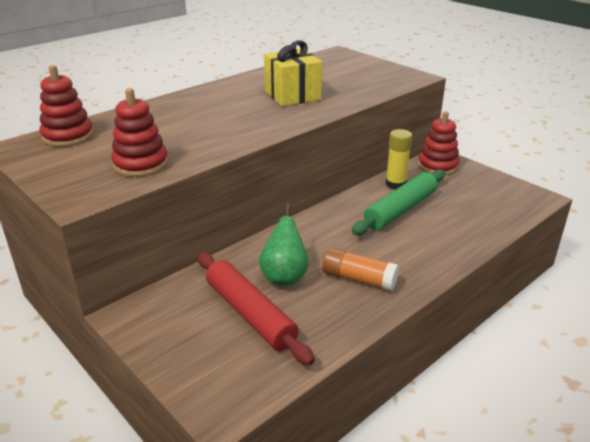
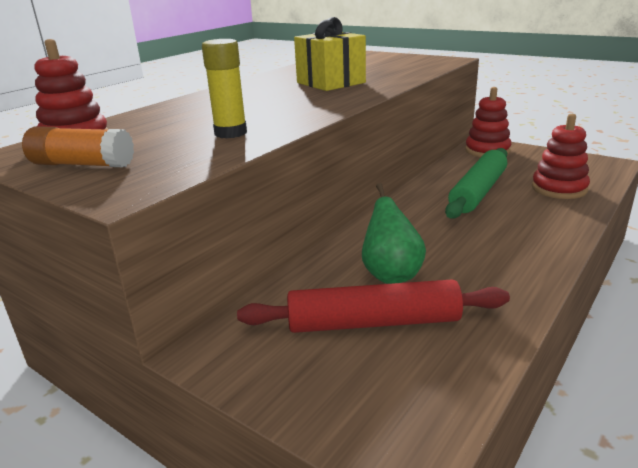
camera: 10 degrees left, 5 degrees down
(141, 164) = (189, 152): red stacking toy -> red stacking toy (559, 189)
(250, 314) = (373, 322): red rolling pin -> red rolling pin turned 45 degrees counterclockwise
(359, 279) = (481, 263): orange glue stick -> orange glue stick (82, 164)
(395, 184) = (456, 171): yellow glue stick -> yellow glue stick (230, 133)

**********

__Work instructions__: Return the records word for word, leaving every picture out of the copy.

__Response__:
camera: 10 degrees left, 5 degrees down
(141, 164) = (189, 152): red stacking toy -> red stacking toy (559, 189)
(250, 314) = (373, 322): red rolling pin -> red rolling pin turned 45 degrees counterclockwise
(359, 279) = (481, 263): orange glue stick -> orange glue stick (82, 164)
(395, 184) = (456, 171): yellow glue stick -> yellow glue stick (230, 133)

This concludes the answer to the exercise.